(Excerpt from a dataset)
** Begin **

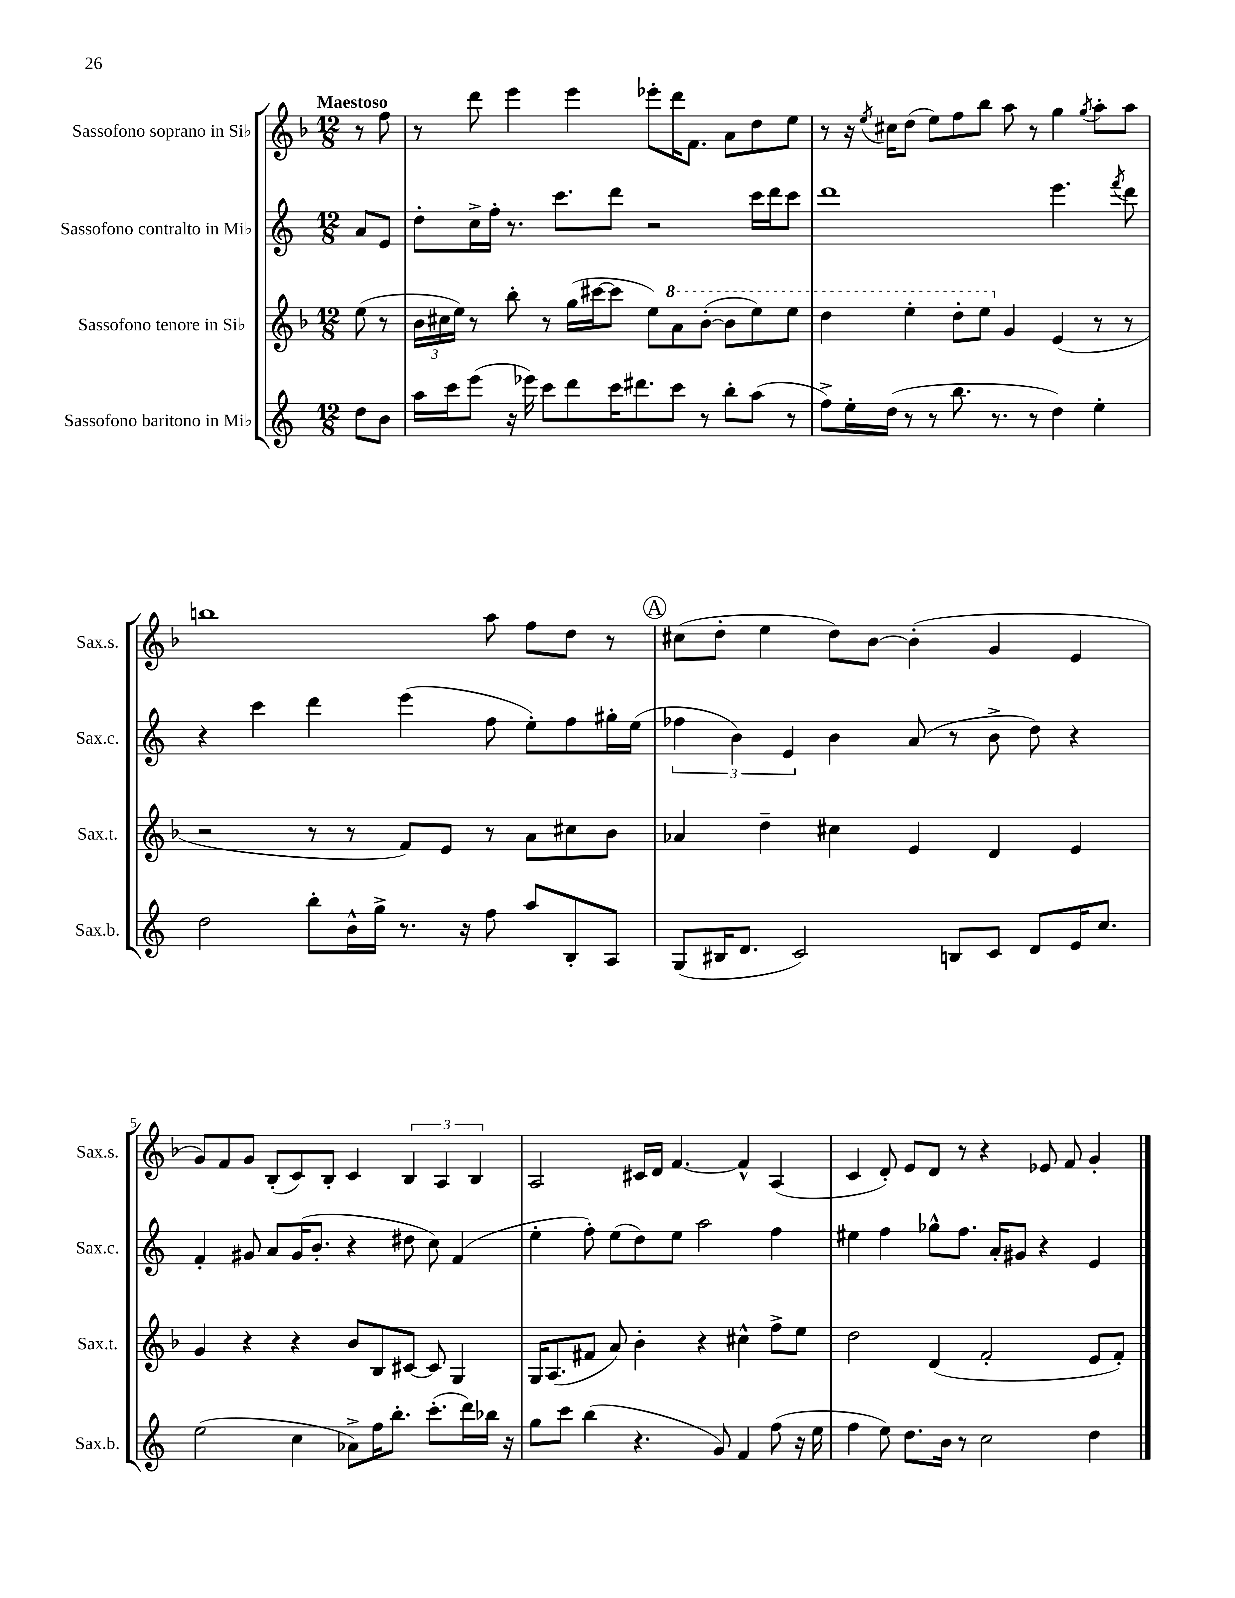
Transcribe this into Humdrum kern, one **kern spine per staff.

**kern	**kern	**kern	**kern
*staff4	*staff3	*staff2	*staff1
*clefG2	*clefG2	*clefG2	*clefG2
*k[]	*k[b-]	*k[]	*k[b-]
*M12/8	*M12/8	*M12/8	*M12/8
8dd	(8ee	8a	8r
8b	8r	8e	8ff
=	=	=	=
16aa	24b-	8dd'	8r
.	24cc#	.	.
16ccc	.	.	.
.	24ee)	.	.
(8eee	8r	16cc^	8ddd
.	.	16ff'	.
16r	8bb-'	8.r	4eee
16eee-)	.	.	.
8ccc	8r	.	.
.	.	8.ccc	.
8ddd	(16gg	.	4eee
.	[16ccc#	.	.
16ccc	8ccc#]	8ddd	.
8.ddd#	.	.	.
.	8ee)	2r	8eee-'
8ccc	8aa	.	16ddd
.	.	.	8.f
8r	([8bb-'	.	.
8bb'	8bb-]	.	8a
(8aa	8eee)	16ccc	8dd
.	.	16ddd	.
8r	8eee	8ccc	8ee
=	=	=	=
8ff^)	4ddd	1ddd	8r
16ee'	.	.	16r
.	.	.	8qee
(16dd	.	.	16cc#
8r	4eee'	.	(8dd
8r	.	.	8ee)
8.bb	8ddd'	.	8ff
.	8eee	.	8bb-
8.r	.	.	.
.	4g	.	8aa
8r	.	.	8r
4dd)	(4e	4.eee	4gg
.	.	.	8qgg
4ee'	8r	.	8aa'
.	.	8qfff	.
.	8r	8ddd	8aa
=	=	=	=
2dd	2r	4r	1bb
.	.	4ccc	.
8bb'	8r	4ddd	.
16b^^	8r	.	.
16gg^	.	.	.
8.r	8f)	(4eee	.
.	8e	.	.
16r	.	.	.
8ff	8r	8ff	8aa
8aa	8a	8ee')	8ff
8B'	8cc#	8ff	8dd
8A	8b-	16gg#'	8r
.	.	(16ee	.
=	=	=	=
(8G	4a-	6ff-	(8cc#
16B#	.	.	8dd'
.	.	6b)	.
8.d	.	.	.
.	4dd~	.	4ee
.	.	6e	.
2c)	.	.	.
.	4cc#	4b	8dd)
.	.	.	[8b-
.	4e	(8a	(4b-']
8B	.	8r	.
8c	4d	8b^	4g
8d	.	8dd)	.
16e	4e	4r	4e
8.cc	.	.	.
=	=	=	=
(2ee	4g	4f'	8g)
.	.	.	8f
.	4r	8g#	8g
.	.	8a	(8B-'
4cc	4r	(16g#	8c)
.	.	8.b'	.
.	.	.	8B-'
8a-^)	8b-	4r	4c
16ff	8B-	.	.
8.bb'	.	.	.
.	[8c#	8dd#	6B-
(8.ccc'	8c#]	8cc)	.
.	.	.	6A
.	4G	(4f	.
16ddd)	.	.	.
.	.	.	6B-
16bb-	.	.	.
16r	.	.	.
=	=	=	=
8gg	16G	4ee'	2A
.	(8.A	.	.
8ccc	.	.	.
(4bb	8f#	8ff')	.
.	8a)	(8ee	.
4.r	4b-'	8dd)	16c#
.	.	.	16d
.	.	8ee	[4.f
.	4r	2aa	.
8g)	.	.	.
4f	4cc#^^	.	4f^^]
(8ff	8ff^	4ff	(4A
16r	8ee	.	.
16ee	.	.	.
=	=	=	=
4ff	2dd	4ee#	4c
8ee)	.	4ff	8d')
8.dd	.	.	8e
.	(4d	8gg-^^	8d
16b	.	.	.
8r	.	8.ff	8r
2cc	2f'	.	4r
.	.	16a'	.
.	.	8g#	.
.	.	4r	8e-
.	.	.	8f
4dd	8e	4e	4g'
.	8f')	.	.
==	==	==	==
*-	*-	*-	*-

** End **

## Task requirements
Locate each line of the records that contains the string "kern", and copy those lines.

## Worked answer
Transcribe this into Humdrum kern, one **kern spine per staff.
**kern	**kern	**kern	**kern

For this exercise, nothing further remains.